Dataset excerpts:
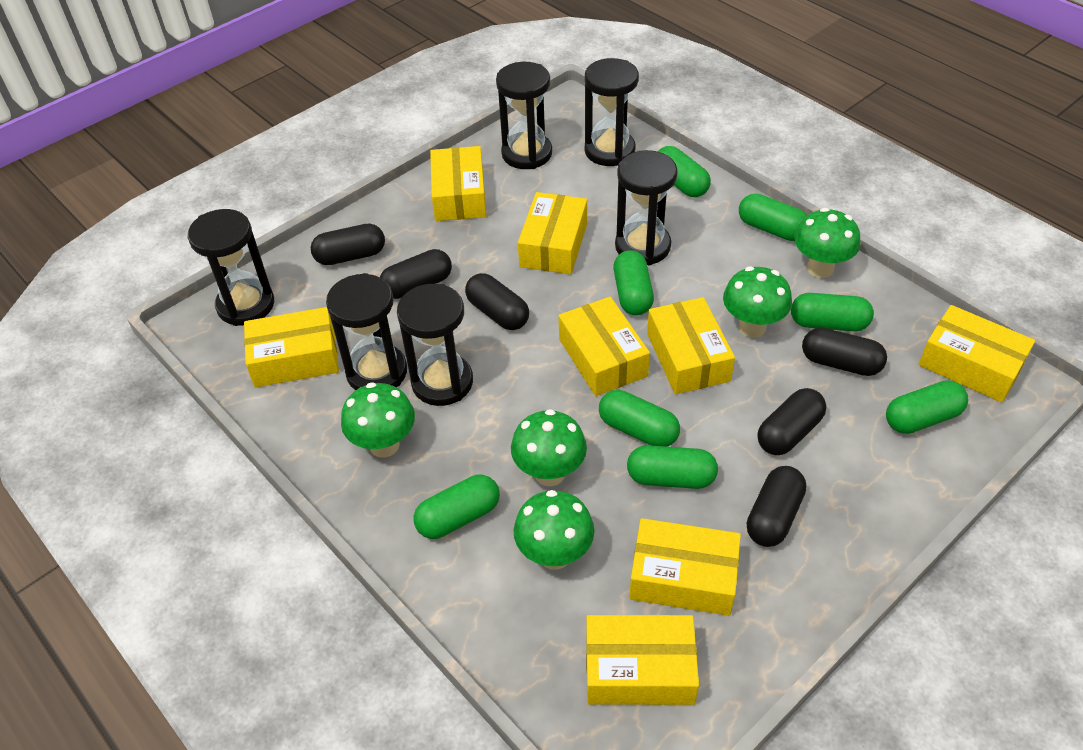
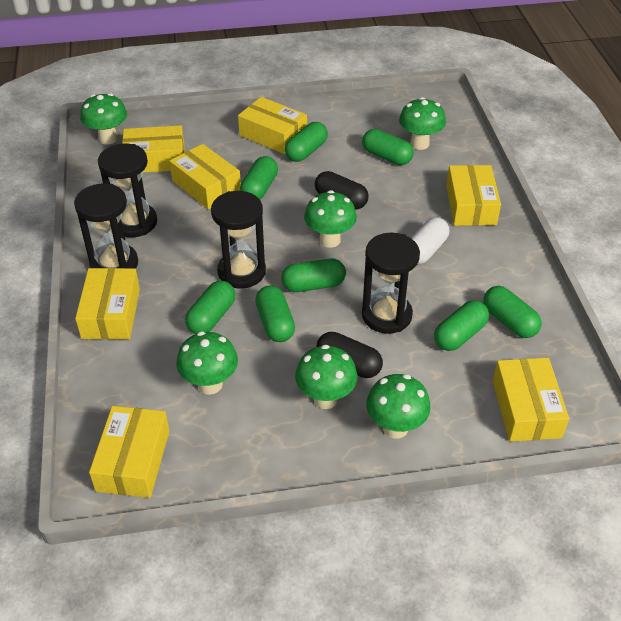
black capsule: 6 -> 2
black hourglass: 6 -> 4
green mushroom: 5 -> 6
white capsule: 0 -> 1
yellow box: 8 -> 7

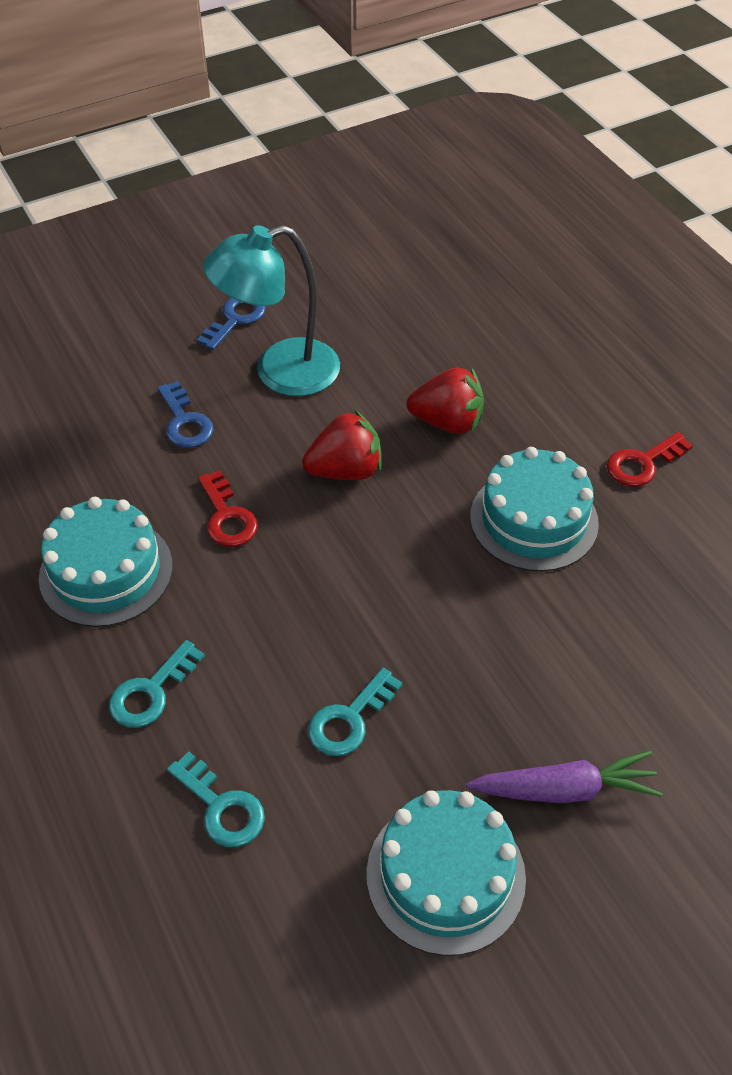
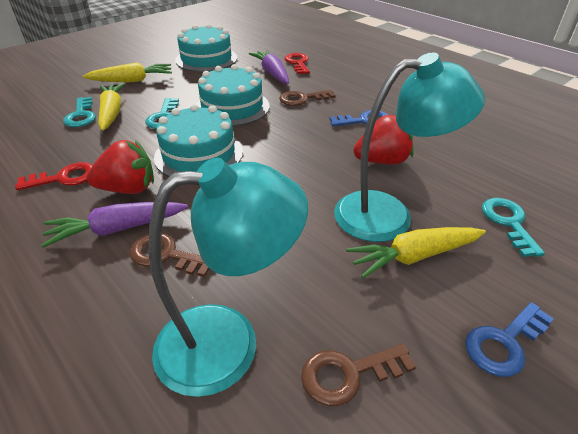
brown key: 0 -> 3
purple carrot: 1 -> 2
turquoise lamp: 1 -> 2
yellow carrot: 0 -> 3

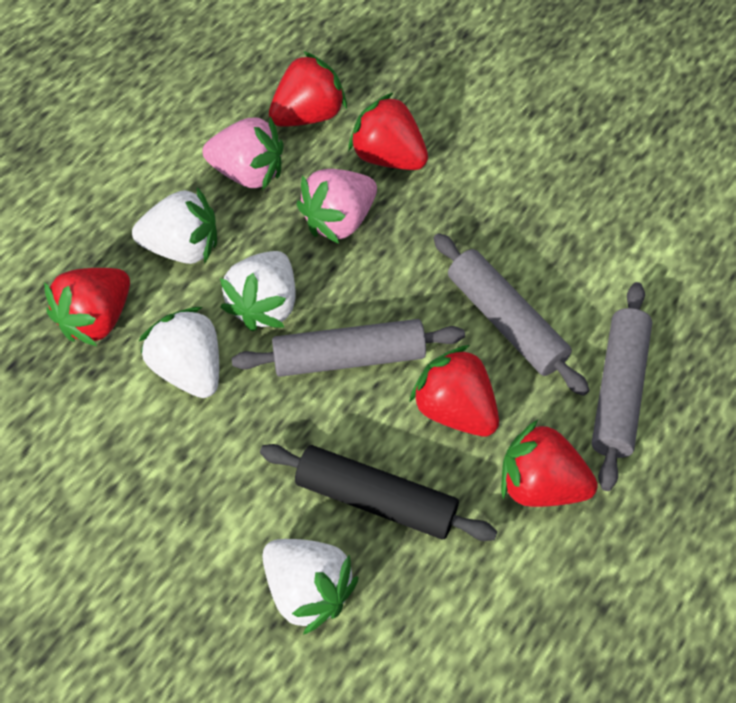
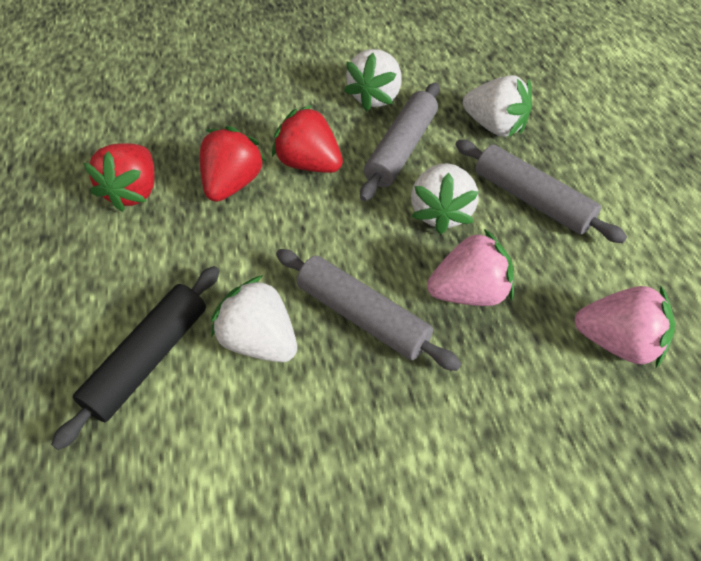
red strawberry: 5 -> 3

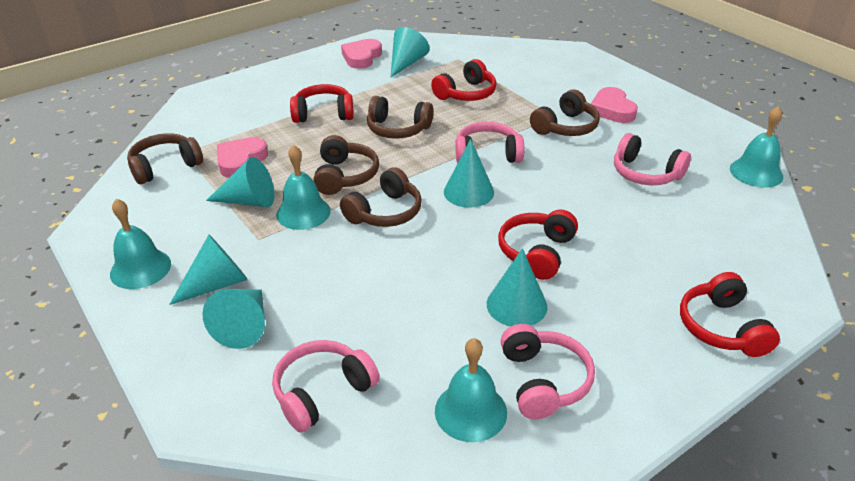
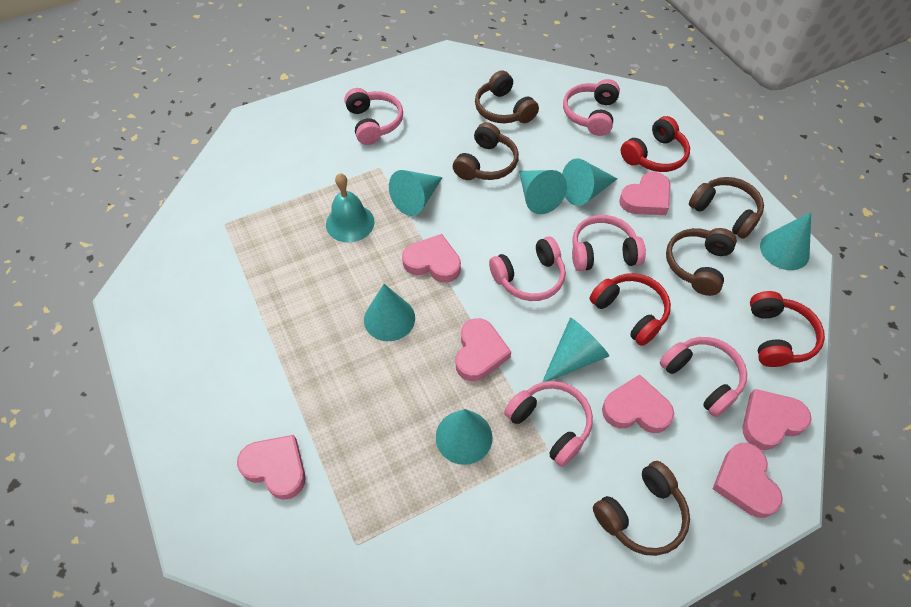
pink headphones: 4 -> 6
pink heart: 3 -> 7
red headphones: 4 -> 3
turquoise bell: 4 -> 1
turquoise cone: 6 -> 7

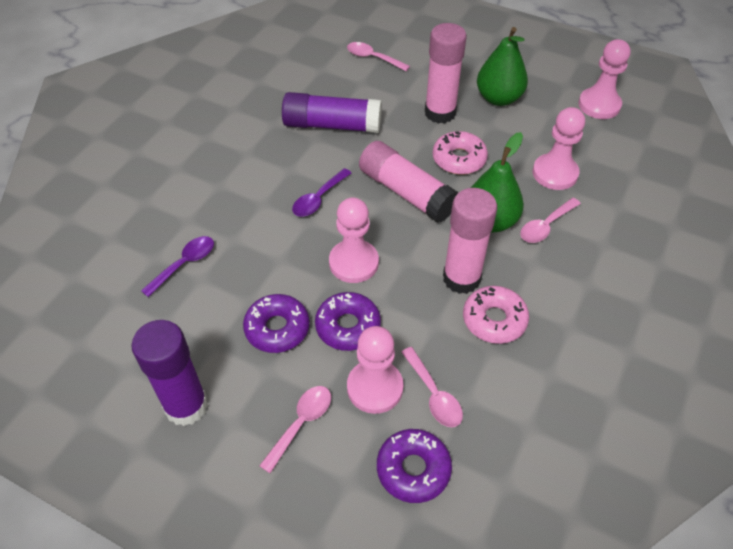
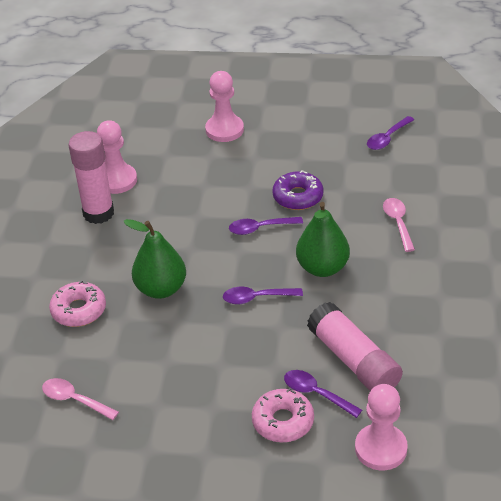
pink glue stick: 3 -> 2
pink pawn: 4 -> 3
pink spoon: 4 -> 2
purple donut: 3 -> 1
purple glue stick: 2 -> 0
purple spoon: 2 -> 4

The task: Select and copy every line from the records that includes the word "glue".

Answer to this problem:
pink glue stick: 3 -> 2
purple glue stick: 2 -> 0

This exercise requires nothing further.